**What to produce:**
Repeat exactly the lines of the entries below from the one with "R1: 470 (VRAW, W23) -> 470 (3V3, W23)" through the one with "U4 pin THR: 3V3 -> W12", both ends included, and nothing else.

Items from a dataset
◇ ◇ ◇

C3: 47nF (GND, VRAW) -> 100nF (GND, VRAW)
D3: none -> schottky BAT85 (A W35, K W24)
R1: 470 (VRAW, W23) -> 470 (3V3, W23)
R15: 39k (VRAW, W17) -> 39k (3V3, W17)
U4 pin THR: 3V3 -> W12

◇ ◇ ◇

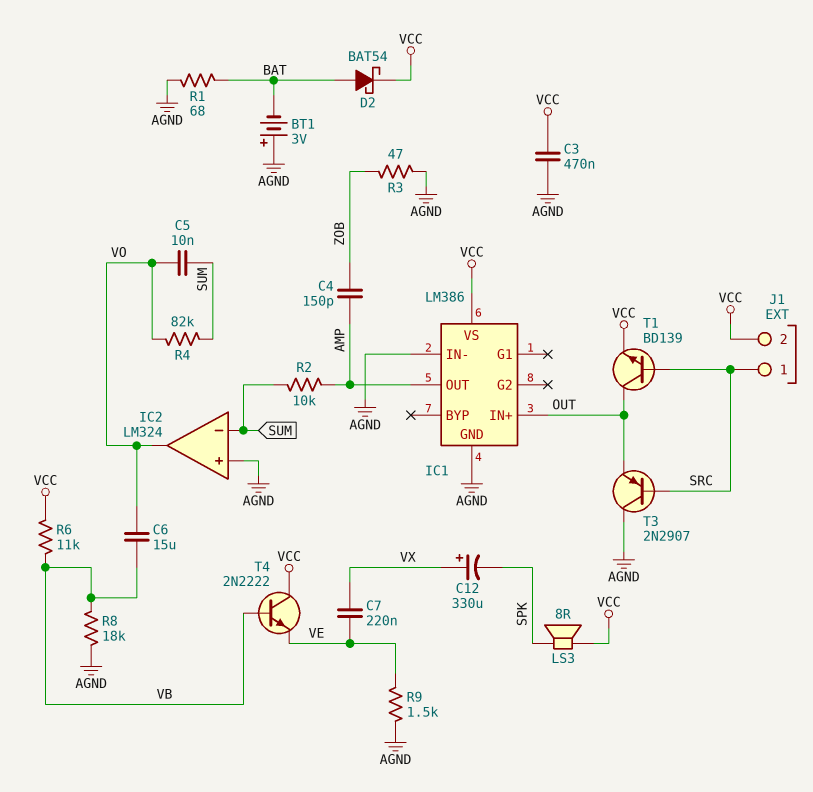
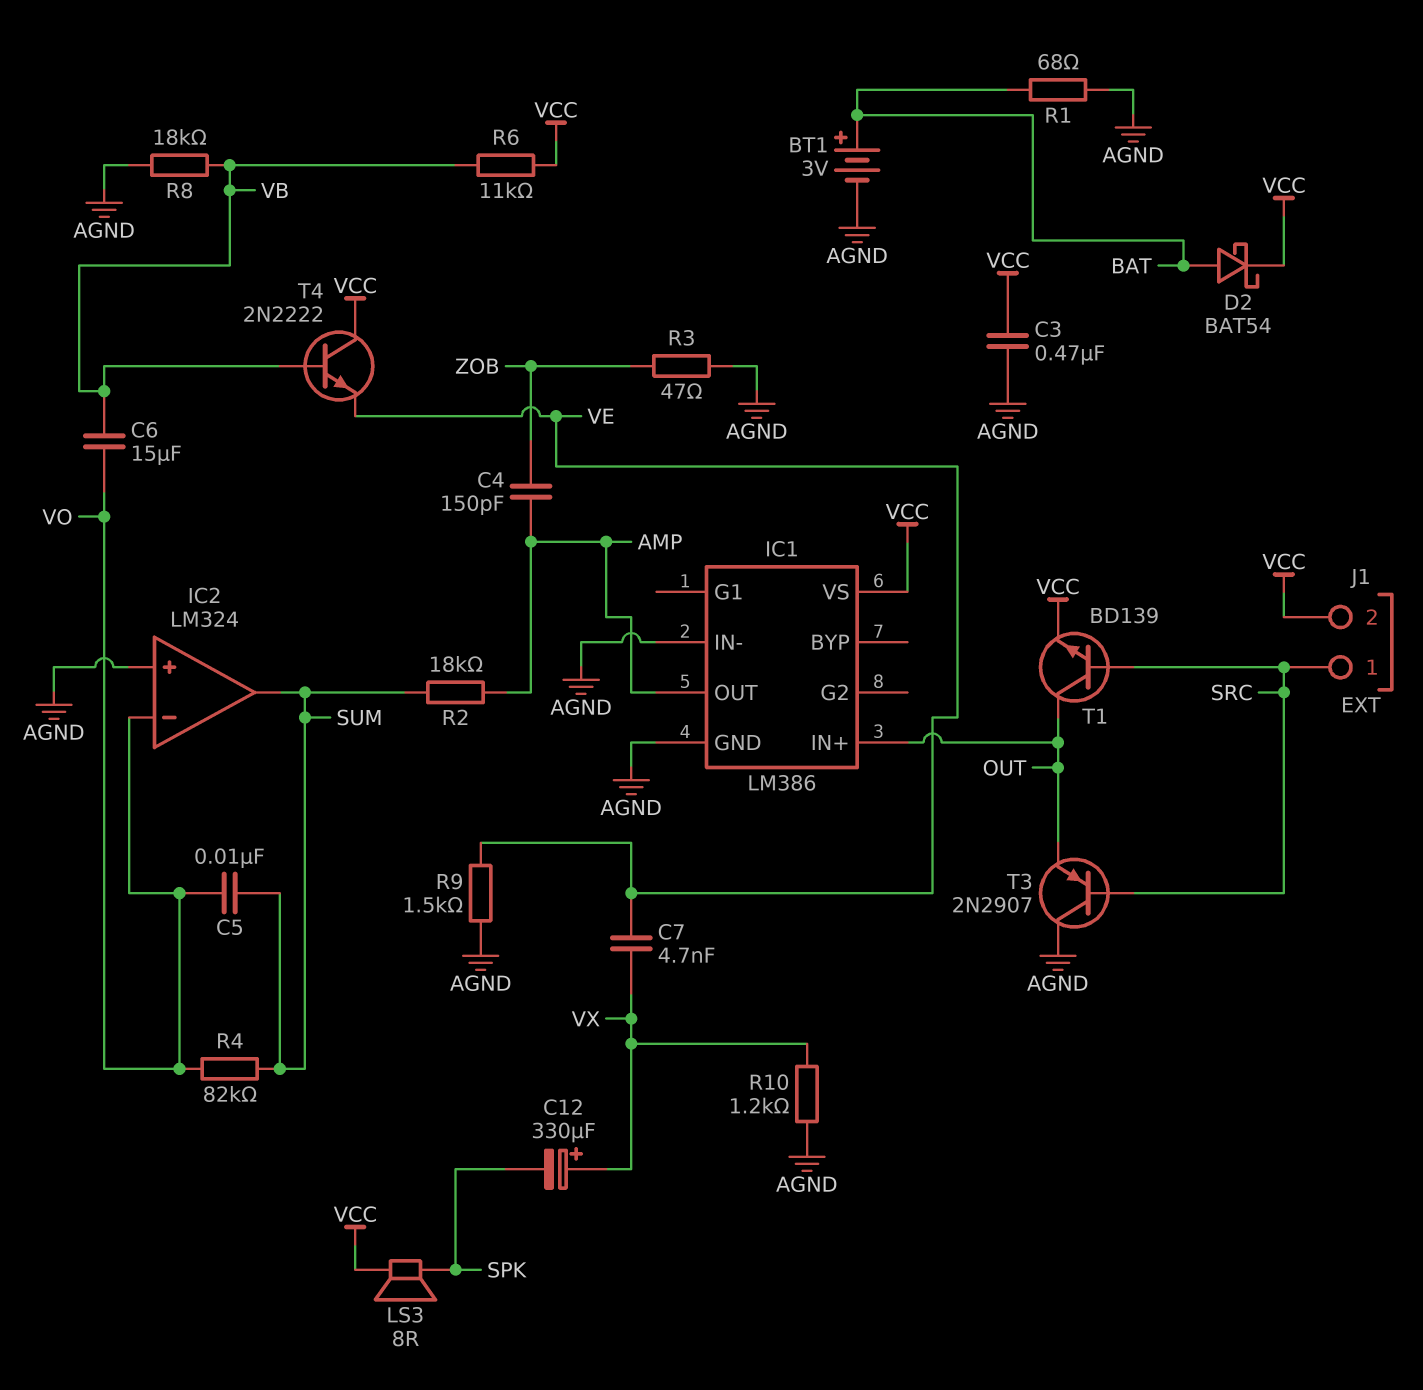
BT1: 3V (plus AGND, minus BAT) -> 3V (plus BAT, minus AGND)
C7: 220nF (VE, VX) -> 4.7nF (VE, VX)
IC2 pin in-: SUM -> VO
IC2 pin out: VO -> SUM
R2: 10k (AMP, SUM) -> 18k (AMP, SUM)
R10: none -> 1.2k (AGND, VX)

◇ ◇ ◇

**Result of this exercise:**
R1: 470 (VRAW, W23) -> 470 (3V3, W23)
R15: 39k (VRAW, W17) -> 39k (3V3, W17)
U4 pin THR: 3V3 -> W12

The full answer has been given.